TASK DESCRIPTION: Word for word, set down every line of the entries below from the line with "[311 270 449 334]" to the line with "- → kostka domina/zielony", including both, and no other line.

DATA FOR THIS TASK:

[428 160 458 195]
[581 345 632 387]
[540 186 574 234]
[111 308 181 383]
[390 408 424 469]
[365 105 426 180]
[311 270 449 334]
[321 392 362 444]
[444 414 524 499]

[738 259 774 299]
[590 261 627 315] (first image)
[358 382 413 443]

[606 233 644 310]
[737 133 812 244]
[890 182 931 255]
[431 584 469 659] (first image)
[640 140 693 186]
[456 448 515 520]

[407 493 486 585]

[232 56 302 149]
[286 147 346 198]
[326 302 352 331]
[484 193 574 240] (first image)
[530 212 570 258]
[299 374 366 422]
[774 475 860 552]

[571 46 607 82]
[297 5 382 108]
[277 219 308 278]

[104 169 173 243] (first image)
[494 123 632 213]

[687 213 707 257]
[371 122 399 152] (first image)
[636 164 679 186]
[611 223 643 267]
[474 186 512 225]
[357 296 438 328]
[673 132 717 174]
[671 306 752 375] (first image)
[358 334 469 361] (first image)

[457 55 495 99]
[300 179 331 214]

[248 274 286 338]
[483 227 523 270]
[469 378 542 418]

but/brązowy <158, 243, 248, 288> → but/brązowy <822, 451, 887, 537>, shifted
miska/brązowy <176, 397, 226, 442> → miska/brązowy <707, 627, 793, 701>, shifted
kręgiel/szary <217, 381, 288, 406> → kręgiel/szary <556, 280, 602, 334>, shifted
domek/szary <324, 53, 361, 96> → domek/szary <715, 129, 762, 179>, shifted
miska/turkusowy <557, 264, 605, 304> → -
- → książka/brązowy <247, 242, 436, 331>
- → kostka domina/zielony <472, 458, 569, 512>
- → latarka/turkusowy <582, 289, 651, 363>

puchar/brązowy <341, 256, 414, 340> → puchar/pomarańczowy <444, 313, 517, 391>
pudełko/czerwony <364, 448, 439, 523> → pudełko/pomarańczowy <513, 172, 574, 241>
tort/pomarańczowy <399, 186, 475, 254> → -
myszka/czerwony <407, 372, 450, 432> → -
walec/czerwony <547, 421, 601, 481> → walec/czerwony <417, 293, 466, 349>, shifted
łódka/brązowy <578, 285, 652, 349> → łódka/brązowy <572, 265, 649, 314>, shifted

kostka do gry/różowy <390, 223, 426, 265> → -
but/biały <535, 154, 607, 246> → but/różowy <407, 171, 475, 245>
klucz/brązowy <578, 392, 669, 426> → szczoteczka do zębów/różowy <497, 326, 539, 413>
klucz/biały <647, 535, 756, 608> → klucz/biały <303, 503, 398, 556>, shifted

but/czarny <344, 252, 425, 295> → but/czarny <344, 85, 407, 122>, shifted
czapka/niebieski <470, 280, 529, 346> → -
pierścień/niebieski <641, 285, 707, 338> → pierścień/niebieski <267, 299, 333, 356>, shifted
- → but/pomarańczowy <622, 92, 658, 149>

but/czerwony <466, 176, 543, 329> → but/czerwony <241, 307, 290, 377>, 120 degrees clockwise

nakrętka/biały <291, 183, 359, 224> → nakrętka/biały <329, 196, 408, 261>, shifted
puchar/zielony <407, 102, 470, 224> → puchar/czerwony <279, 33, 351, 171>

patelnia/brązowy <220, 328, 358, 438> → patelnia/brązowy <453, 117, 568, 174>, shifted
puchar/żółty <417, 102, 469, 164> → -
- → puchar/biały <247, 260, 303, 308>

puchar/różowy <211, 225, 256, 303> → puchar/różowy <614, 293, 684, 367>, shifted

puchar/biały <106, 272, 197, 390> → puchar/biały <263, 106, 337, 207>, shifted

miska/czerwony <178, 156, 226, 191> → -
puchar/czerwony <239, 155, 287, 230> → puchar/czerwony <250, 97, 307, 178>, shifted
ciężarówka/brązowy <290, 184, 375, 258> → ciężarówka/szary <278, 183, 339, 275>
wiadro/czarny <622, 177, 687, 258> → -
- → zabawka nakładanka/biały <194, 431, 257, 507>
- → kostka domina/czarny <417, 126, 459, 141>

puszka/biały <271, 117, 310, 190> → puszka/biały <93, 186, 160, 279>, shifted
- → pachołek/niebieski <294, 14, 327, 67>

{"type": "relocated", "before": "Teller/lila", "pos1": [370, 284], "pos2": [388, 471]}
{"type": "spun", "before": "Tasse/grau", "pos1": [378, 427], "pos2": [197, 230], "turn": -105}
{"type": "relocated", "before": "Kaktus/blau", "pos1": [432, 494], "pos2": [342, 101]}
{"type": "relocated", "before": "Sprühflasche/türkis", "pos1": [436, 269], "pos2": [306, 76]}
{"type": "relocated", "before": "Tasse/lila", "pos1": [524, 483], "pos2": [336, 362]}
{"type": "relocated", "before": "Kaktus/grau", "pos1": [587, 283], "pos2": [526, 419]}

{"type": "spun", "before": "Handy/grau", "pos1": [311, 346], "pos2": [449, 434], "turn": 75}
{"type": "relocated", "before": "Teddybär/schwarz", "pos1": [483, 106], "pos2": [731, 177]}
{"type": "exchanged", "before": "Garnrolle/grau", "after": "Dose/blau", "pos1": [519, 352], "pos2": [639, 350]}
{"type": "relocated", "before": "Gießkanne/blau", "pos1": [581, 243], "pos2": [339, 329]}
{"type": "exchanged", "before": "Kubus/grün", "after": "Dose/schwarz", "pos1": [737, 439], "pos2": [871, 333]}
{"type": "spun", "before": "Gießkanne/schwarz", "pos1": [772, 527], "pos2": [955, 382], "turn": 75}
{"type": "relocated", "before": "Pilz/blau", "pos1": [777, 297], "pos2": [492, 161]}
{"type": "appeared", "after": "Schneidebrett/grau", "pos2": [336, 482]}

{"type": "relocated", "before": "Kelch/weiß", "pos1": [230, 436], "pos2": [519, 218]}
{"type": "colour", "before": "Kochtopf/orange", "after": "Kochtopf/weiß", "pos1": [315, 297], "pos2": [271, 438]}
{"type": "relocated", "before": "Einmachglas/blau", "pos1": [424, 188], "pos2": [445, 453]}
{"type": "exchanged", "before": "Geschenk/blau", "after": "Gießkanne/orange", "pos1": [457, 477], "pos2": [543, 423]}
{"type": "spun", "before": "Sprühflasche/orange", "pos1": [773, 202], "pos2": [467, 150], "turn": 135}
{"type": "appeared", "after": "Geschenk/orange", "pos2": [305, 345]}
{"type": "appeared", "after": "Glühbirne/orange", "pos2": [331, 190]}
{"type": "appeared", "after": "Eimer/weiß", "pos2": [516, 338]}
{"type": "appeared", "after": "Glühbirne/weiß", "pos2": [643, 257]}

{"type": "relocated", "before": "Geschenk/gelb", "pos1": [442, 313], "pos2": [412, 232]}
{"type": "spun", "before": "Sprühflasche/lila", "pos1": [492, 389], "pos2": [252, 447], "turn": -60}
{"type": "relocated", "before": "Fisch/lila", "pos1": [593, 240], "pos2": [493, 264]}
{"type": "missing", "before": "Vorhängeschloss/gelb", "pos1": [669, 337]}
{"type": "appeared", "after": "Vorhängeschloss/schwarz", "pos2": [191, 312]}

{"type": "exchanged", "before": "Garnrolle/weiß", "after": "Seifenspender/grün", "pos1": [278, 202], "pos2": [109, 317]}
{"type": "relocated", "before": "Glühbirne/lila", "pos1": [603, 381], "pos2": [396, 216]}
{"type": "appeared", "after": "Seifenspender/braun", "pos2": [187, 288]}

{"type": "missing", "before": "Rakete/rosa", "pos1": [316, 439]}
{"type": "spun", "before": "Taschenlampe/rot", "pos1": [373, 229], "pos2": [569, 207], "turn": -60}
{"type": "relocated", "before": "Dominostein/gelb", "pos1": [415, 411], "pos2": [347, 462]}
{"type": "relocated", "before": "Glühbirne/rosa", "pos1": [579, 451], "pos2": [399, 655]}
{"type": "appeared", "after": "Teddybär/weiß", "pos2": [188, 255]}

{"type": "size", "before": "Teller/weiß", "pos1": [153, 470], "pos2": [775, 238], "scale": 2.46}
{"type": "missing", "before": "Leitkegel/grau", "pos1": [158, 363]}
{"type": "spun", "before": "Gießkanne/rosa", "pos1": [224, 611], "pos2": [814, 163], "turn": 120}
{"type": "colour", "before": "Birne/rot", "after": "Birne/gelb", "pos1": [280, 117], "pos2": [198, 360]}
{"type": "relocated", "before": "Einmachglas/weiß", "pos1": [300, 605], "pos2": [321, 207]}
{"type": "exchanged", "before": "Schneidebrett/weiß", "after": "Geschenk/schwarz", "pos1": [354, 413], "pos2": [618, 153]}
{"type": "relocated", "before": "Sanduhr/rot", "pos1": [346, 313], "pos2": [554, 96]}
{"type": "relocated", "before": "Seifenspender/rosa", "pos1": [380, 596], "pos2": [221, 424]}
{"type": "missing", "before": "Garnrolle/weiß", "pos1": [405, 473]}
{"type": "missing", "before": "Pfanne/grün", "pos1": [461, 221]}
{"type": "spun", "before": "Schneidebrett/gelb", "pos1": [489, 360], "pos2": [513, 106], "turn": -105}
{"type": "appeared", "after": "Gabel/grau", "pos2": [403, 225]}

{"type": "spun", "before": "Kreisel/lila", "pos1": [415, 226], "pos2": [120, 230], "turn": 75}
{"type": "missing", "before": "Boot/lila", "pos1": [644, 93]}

ANSWER FOR THIS EXERCISE:
[311 270 449 334]
[321 392 362 444]
[444 414 524 499]

[738 259 774 299]
[590 261 627 315] (first image)
[358 382 413 443]

[606 233 644 310]
[737 133 812 244]
[890 182 931 255]
[431 584 469 659] (first image)
[640 140 693 186]
[456 448 515 520]

[407 493 486 585]

[232 56 302 149]
[286 147 346 198]
[326 302 352 331]
[484 193 574 240] (first image)
[530 212 570 258]
[299 374 366 422]
[774 475 860 552]

[571 46 607 82]
[297 5 382 108]
[277 219 308 278]

[104 169 173 243] (first image)
[494 123 632 213]

[687 213 707 257]
[371 122 399 152] (first image)
[636 164 679 186]
[611 223 643 267]
[474 186 512 225]
[357 296 438 328]
[673 132 717 174]
[671 306 752 375] (first image)
[358 334 469 361] (first image)

[457 55 495 99]
[300 179 331 214]

[248 274 286 338]
[483 227 523 270]
[469 378 542 418]

but/brązowy <158, 243, 248, 288> → but/brązowy <822, 451, 887, 537>, shifted
miska/brązowy <176, 397, 226, 442> → miska/brązowy <707, 627, 793, 701>, shifted
kręgiel/szary <217, 381, 288, 406> → kręgiel/szary <556, 280, 602, 334>, shifted
domek/szary <324, 53, 361, 96> → domek/szary <715, 129, 762, 179>, shifted
miska/turkusowy <557, 264, 605, 304> → -
- → książka/brązowy <247, 242, 436, 331>
- → kostka domina/zielony <472, 458, 569, 512>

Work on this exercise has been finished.